_Exercise description_:
Where does the word "none" show up in the data? Please find each such line and copy it.

_Data supplied_:

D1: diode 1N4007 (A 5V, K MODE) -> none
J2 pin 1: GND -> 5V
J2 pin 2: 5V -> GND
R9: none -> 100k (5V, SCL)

* * *

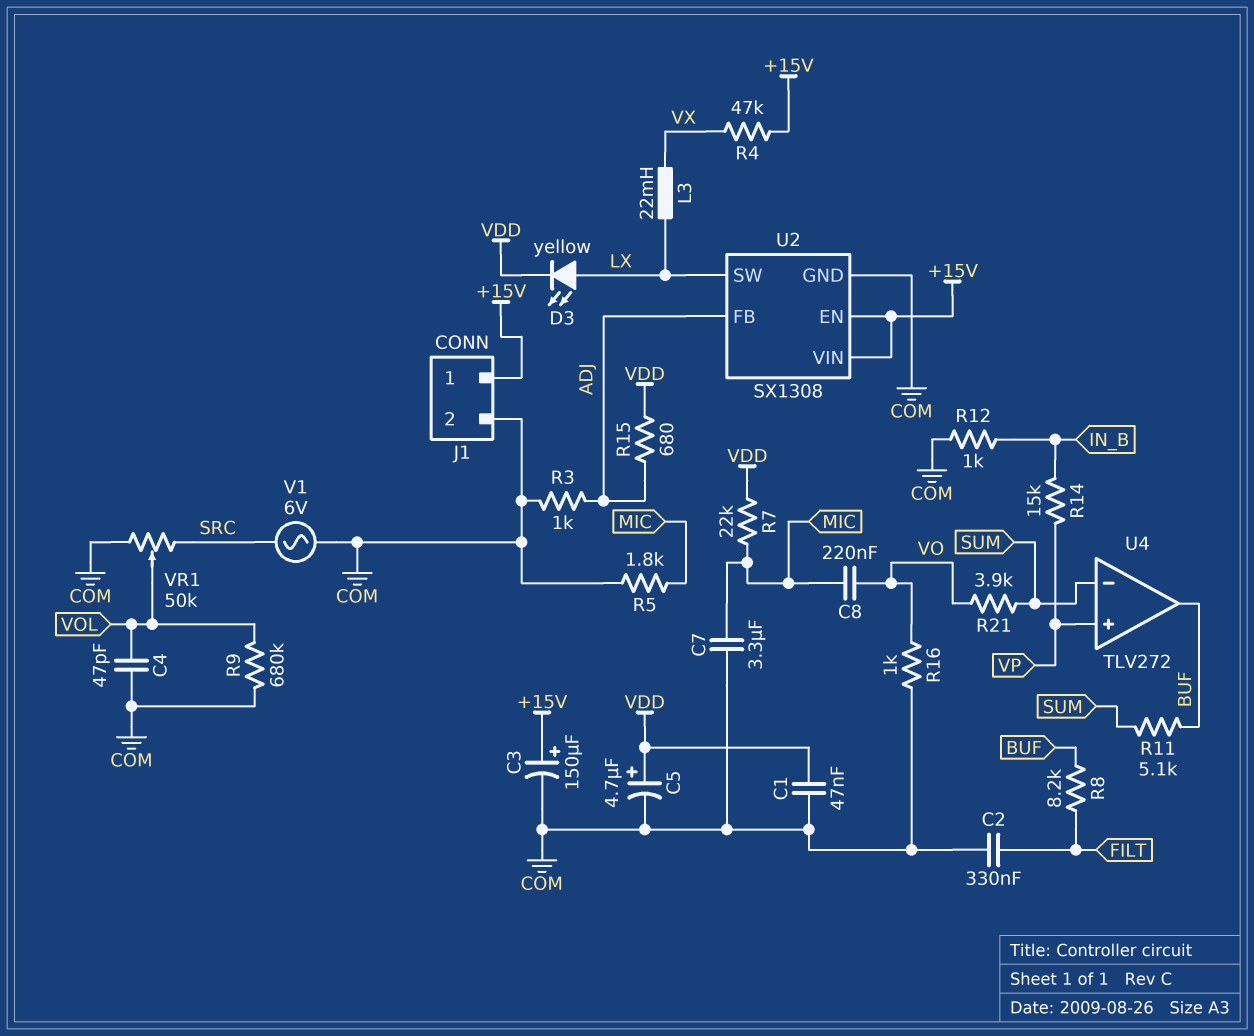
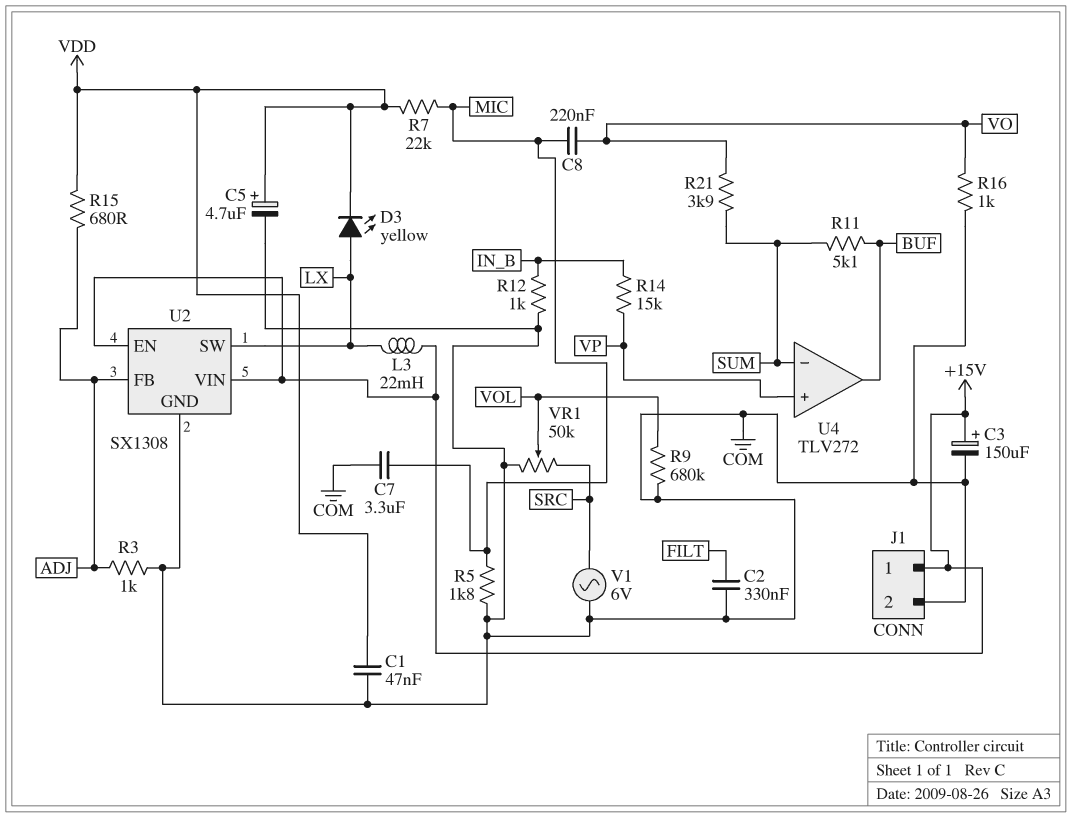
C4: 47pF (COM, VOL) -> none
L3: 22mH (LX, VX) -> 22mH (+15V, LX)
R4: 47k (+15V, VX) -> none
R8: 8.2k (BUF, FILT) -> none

_Response below_:
D1: diode 1N4007 (A 5V, K MODE) -> none
R9: none -> 100k (5V, SCL)
C4: 47pF (COM, VOL) -> none
R4: 47k (+15V, VX) -> none
R8: 8.2k (BUF, FILT) -> none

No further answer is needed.